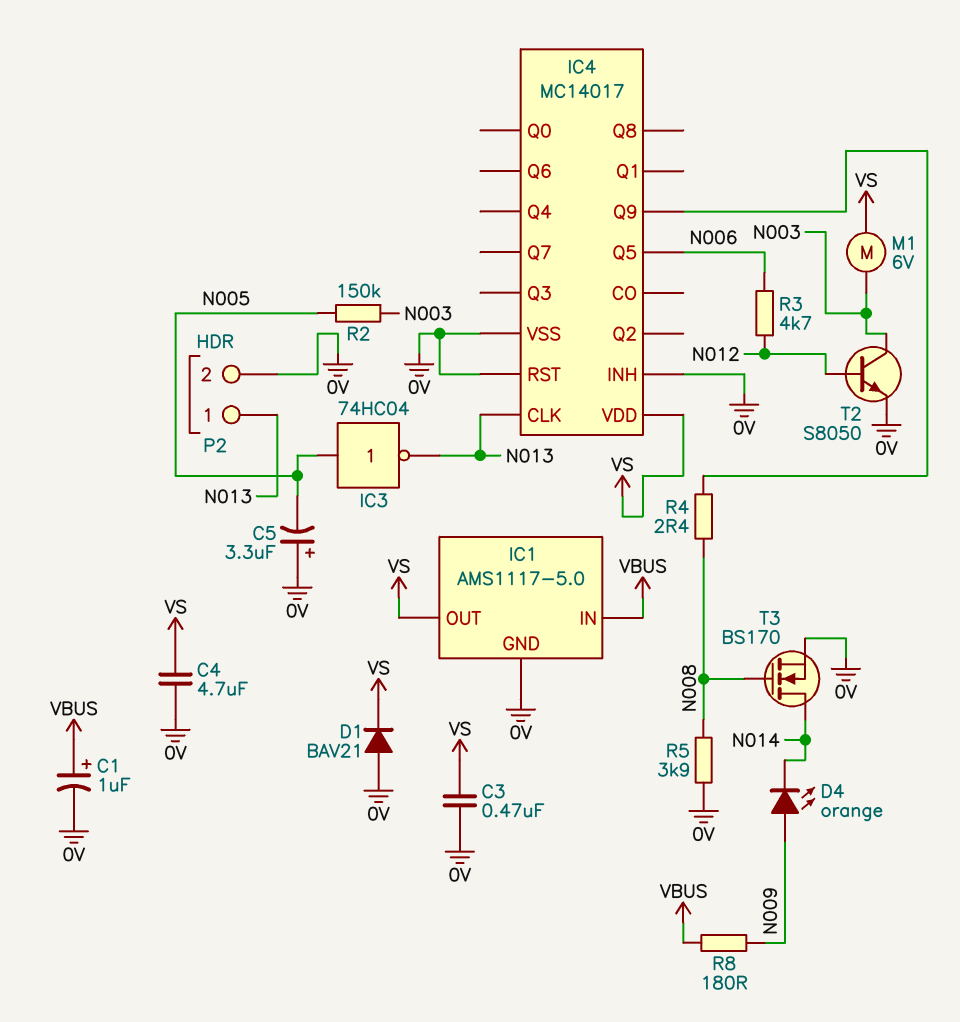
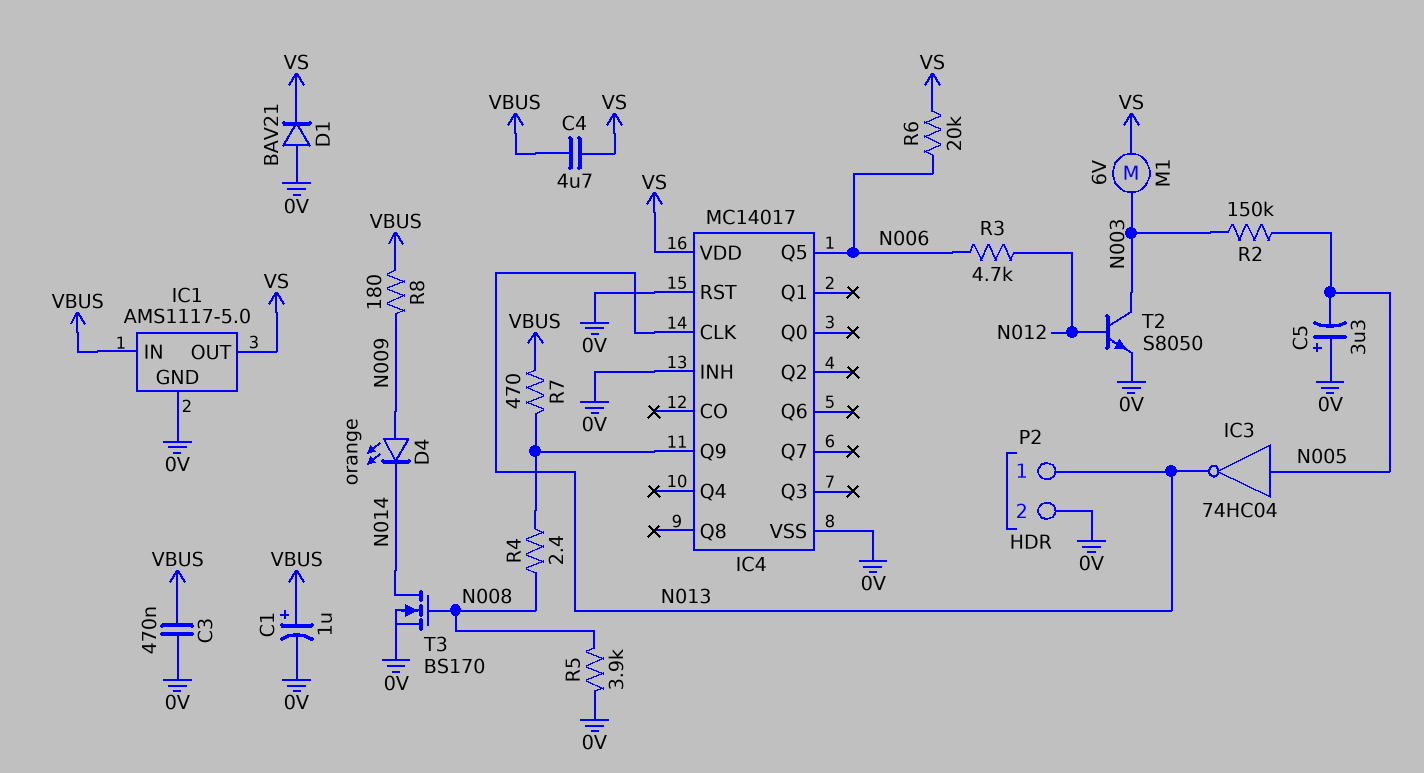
C3: 470nF (0V, VS) -> 470nF (0V, VBUS)
C4: 4.7uF (0V, VS) -> 4.7uF (VBUS, VS)
R6: none -> 20k (N006, VS)
R7: none -> 470 (IC4/Q9, VBUS)

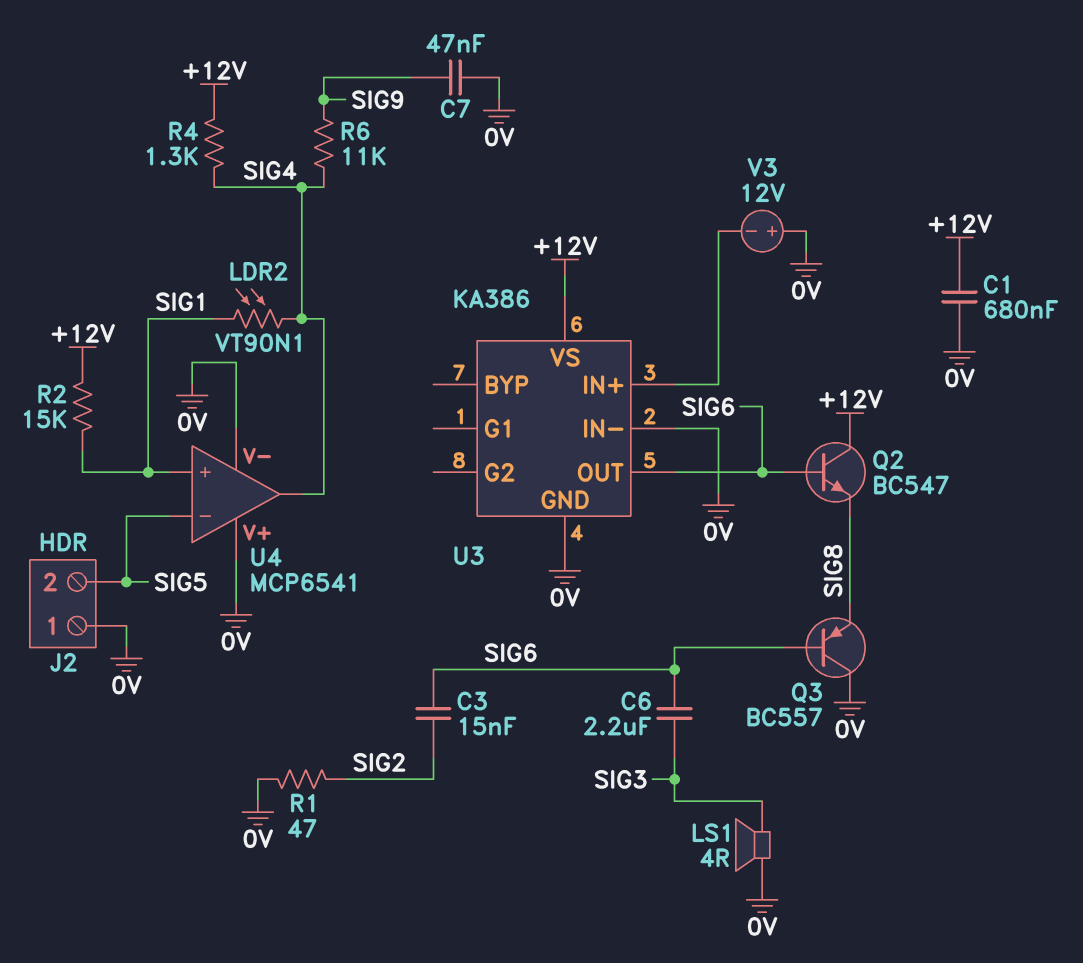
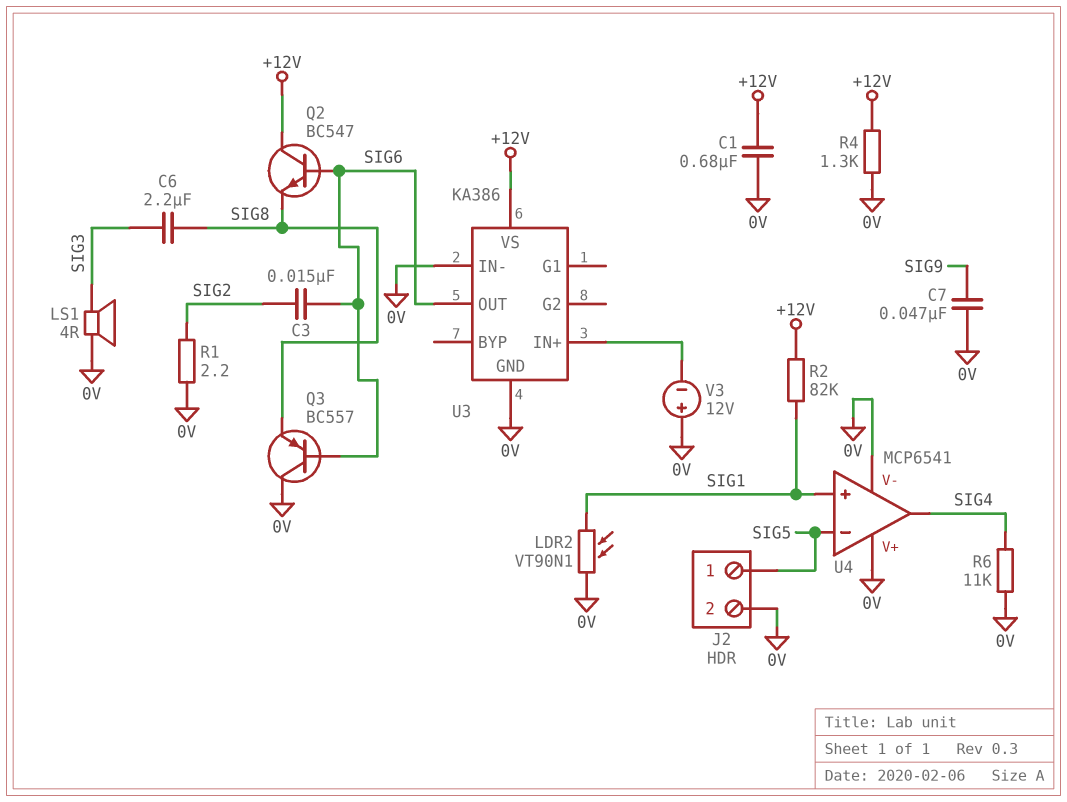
C6: 2.2uF (SIG3, SIG6) -> 2.2uF (SIG3, SIG8)
J2 pin 1: 0V -> SIG5
J2 pin 2: SIG5 -> 0V
LDR2: VT90N1 (SIG1, SIG4) -> VT90N1 (0V, SIG1)
R1: 47 (0V, SIG2) -> 2.2 (0V, SIG2)
R2: 15k (+12V, SIG1) -> 82k (+12V, SIG1)
R4: 1.3k (+12V, SIG4) -> 1.3k (+12V, 0V)
R6: 11k (SIG4, SIG9) -> 11k (0V, SIG4)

> Aim of the task: Say how many lines in the data hold the string "VBUS", and say nothing else.

> Task answer: 3